* [Exercise] Your answer should be the records again, unchanged in wording and free of images.

Change detection data
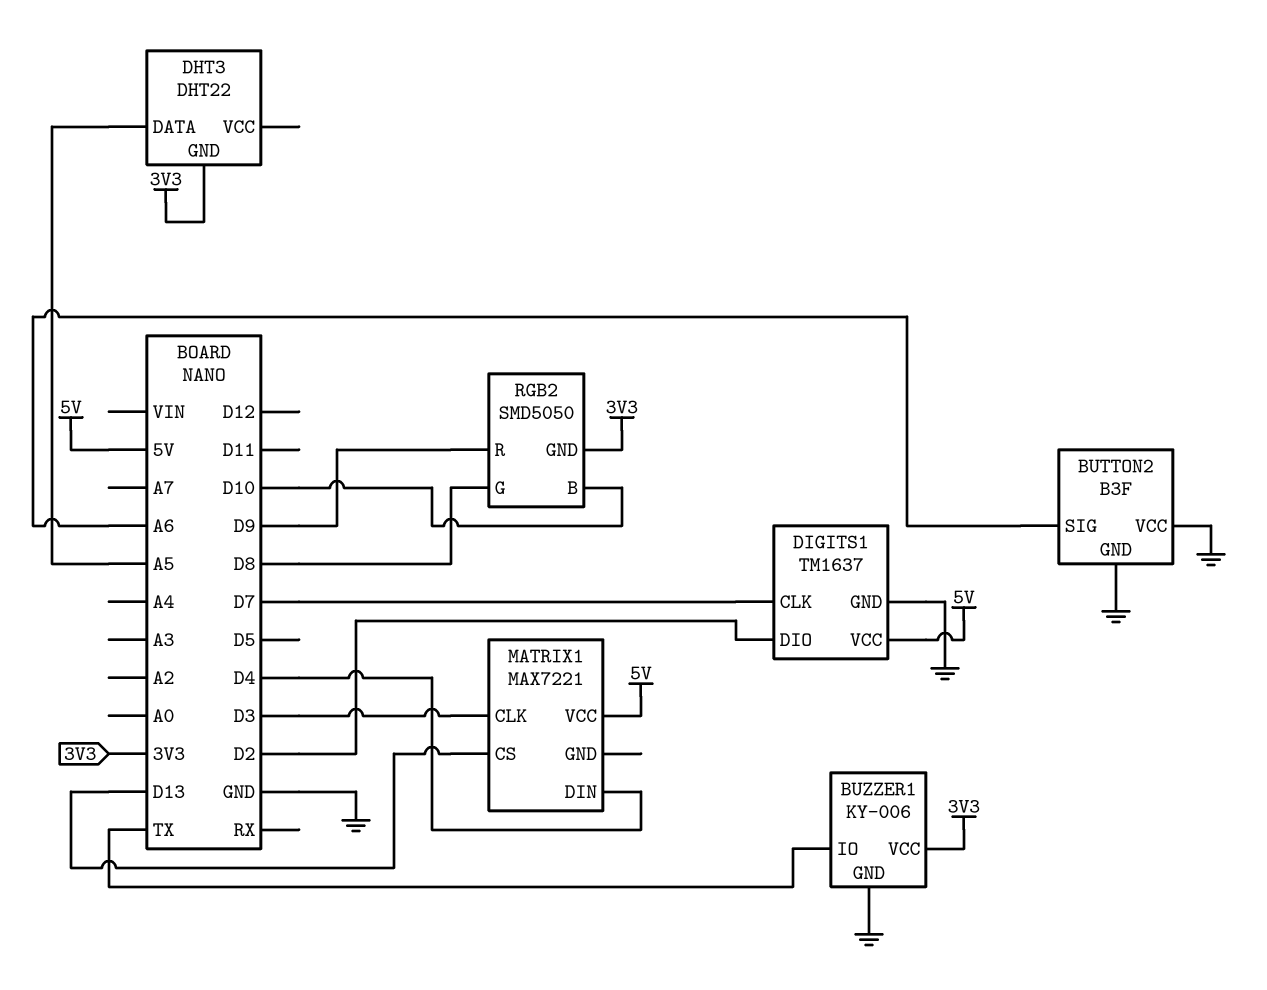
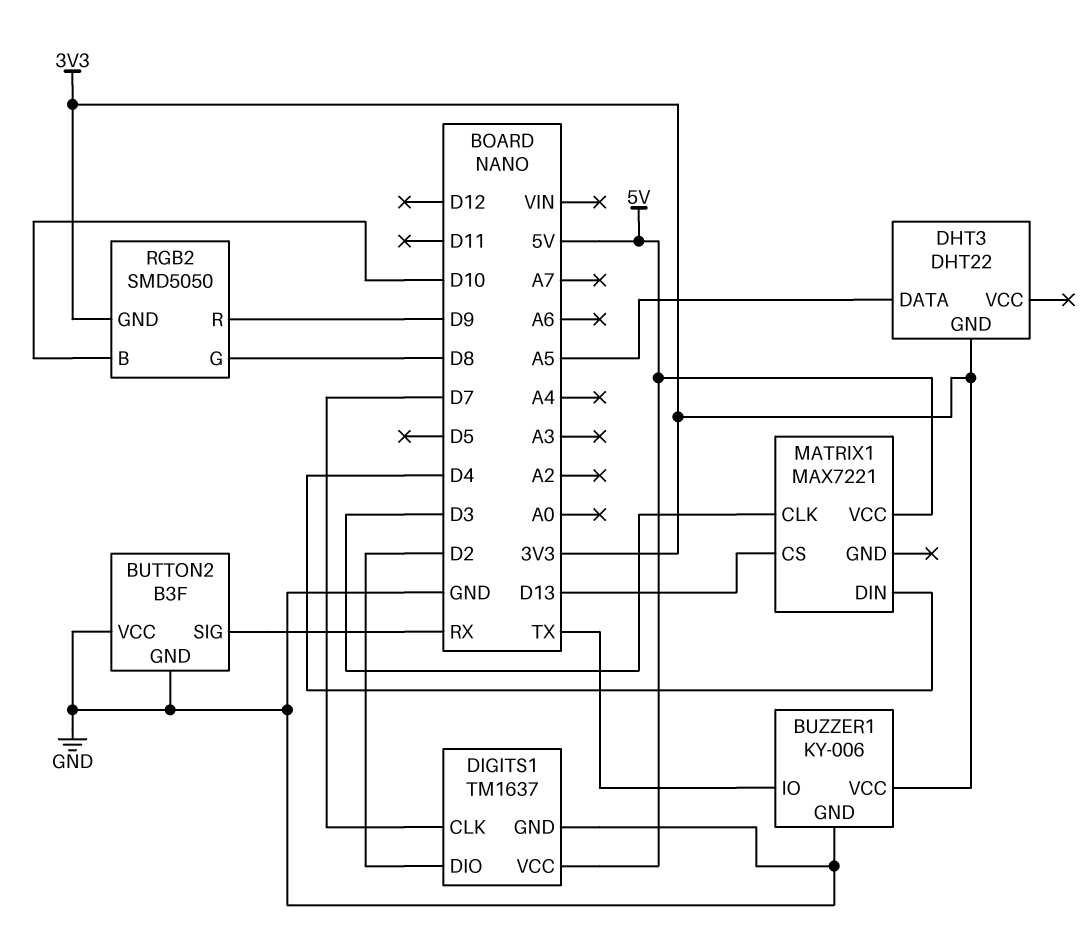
BUTTON2 pin SIG: A6 -> RX

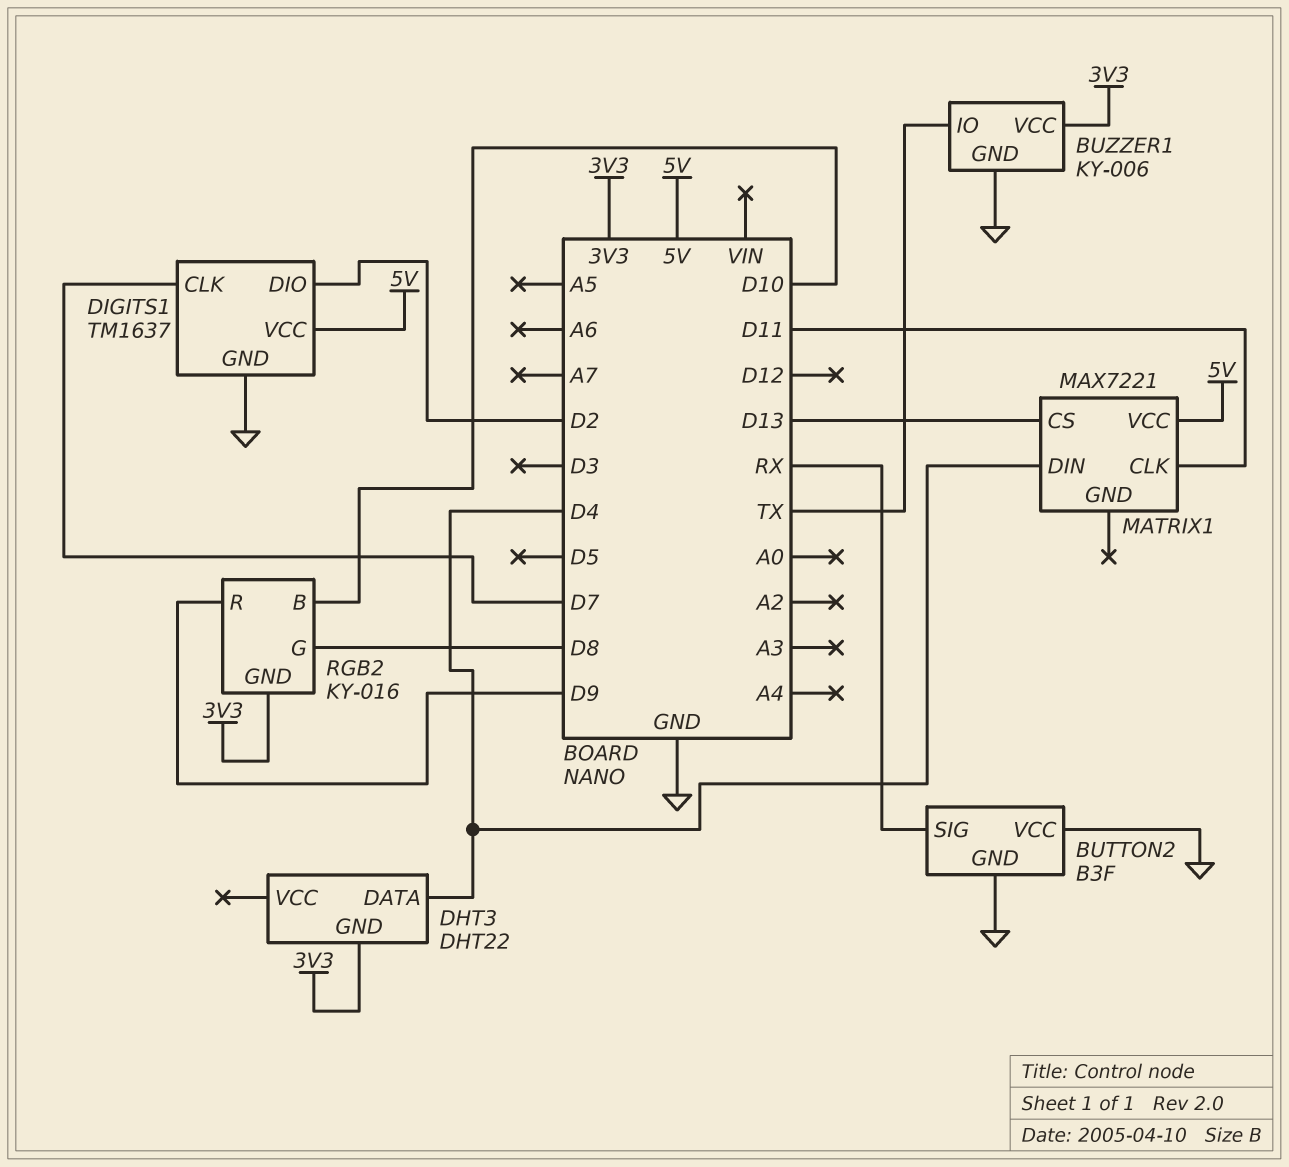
DHT3 pin DATA: A5 -> D4
MATRIX1 pin CLK: D3 -> D11
RGB2: SMD5050 -> KY-016

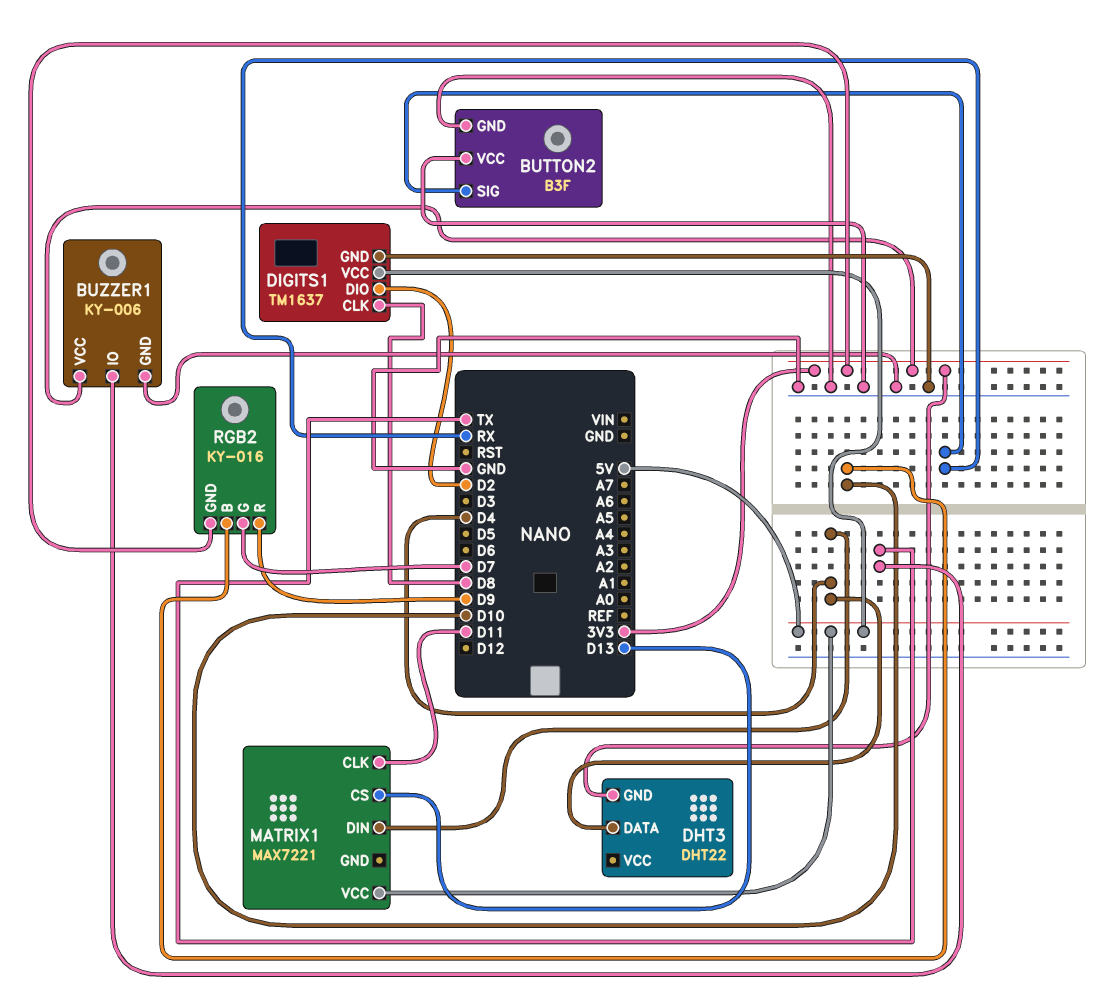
DIGITS1 pin CLK: D7 -> D8
RGB2 pin G: D8 -> D7

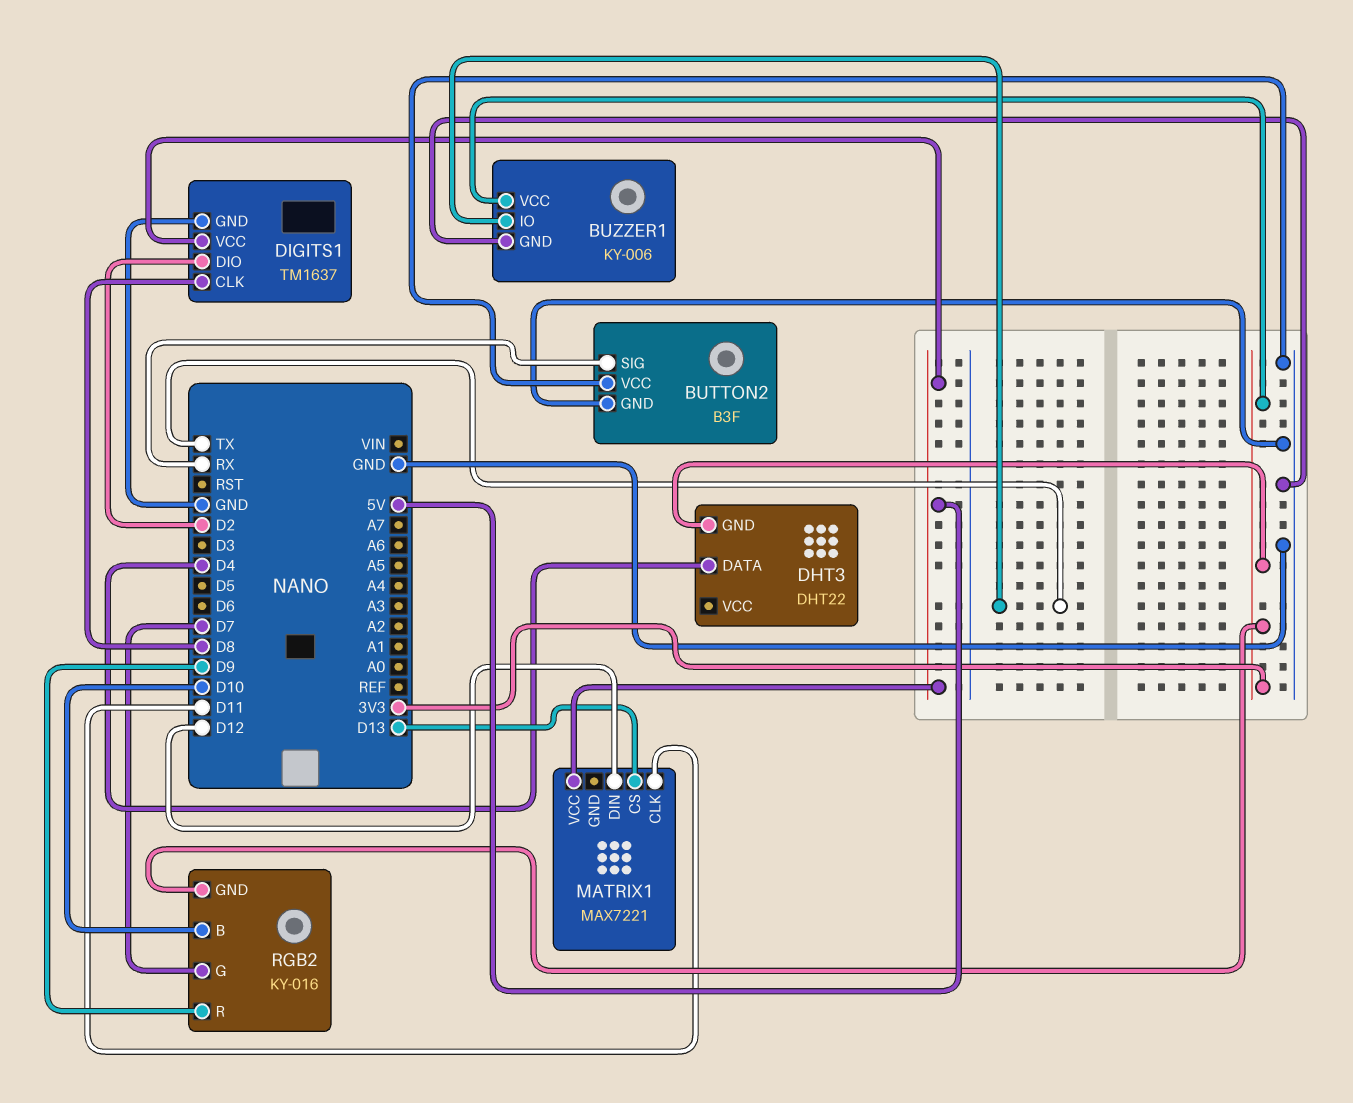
MATRIX1 pin DIN: D4 -> D12

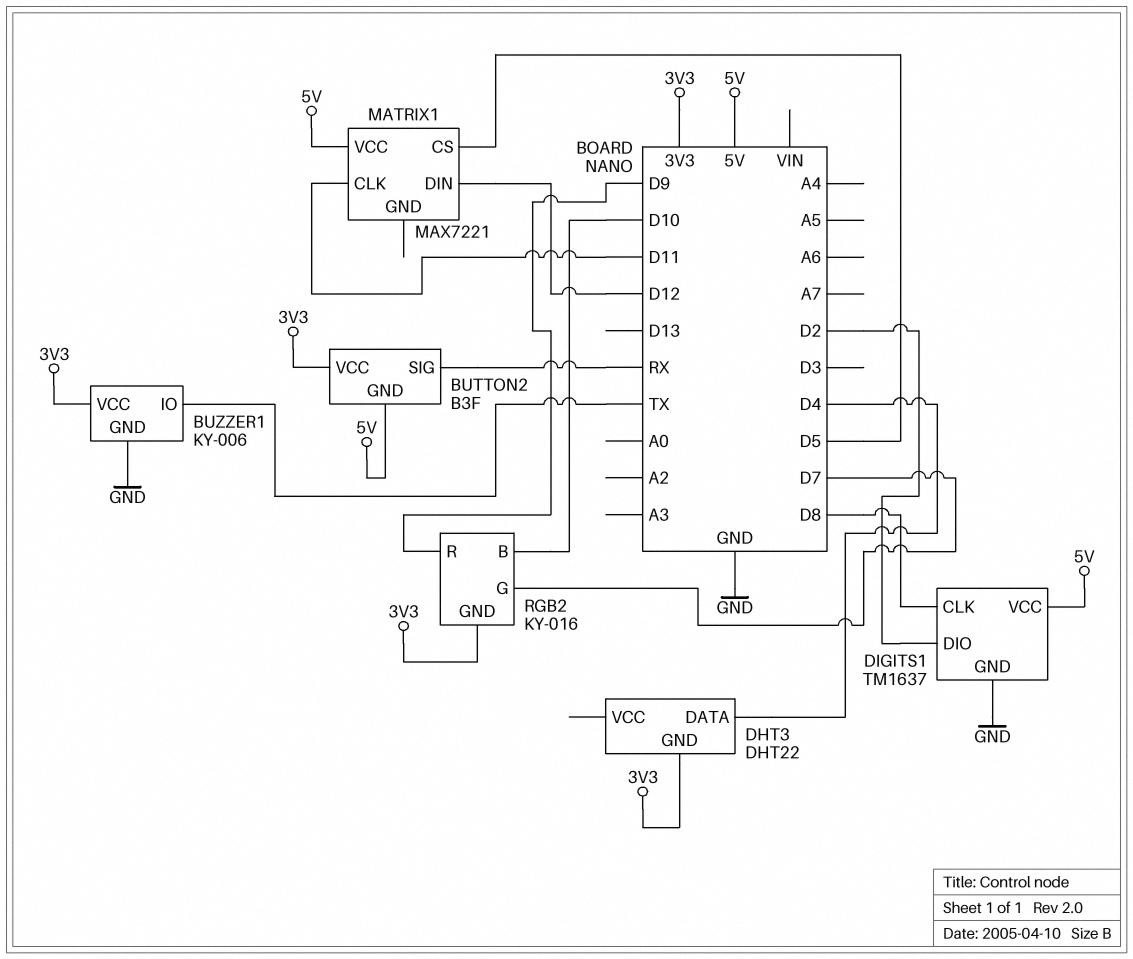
BUTTON2 pin GND: GND -> 5V
BUTTON2 pin VCC: GND -> 3V3
MATRIX1 pin CS: D13 -> D5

* [Worked solution]
BUTTON2 pin SIG: A6 -> RX

DHT3 pin DATA: A5 -> D4
MATRIX1 pin CLK: D3 -> D11
RGB2: SMD5050 -> KY-016

DIGITS1 pin CLK: D7 -> D8
RGB2 pin G: D8 -> D7

MATRIX1 pin DIN: D4 -> D12

BUTTON2 pin GND: GND -> 5V
BUTTON2 pin VCC: GND -> 3V3
MATRIX1 pin CS: D13 -> D5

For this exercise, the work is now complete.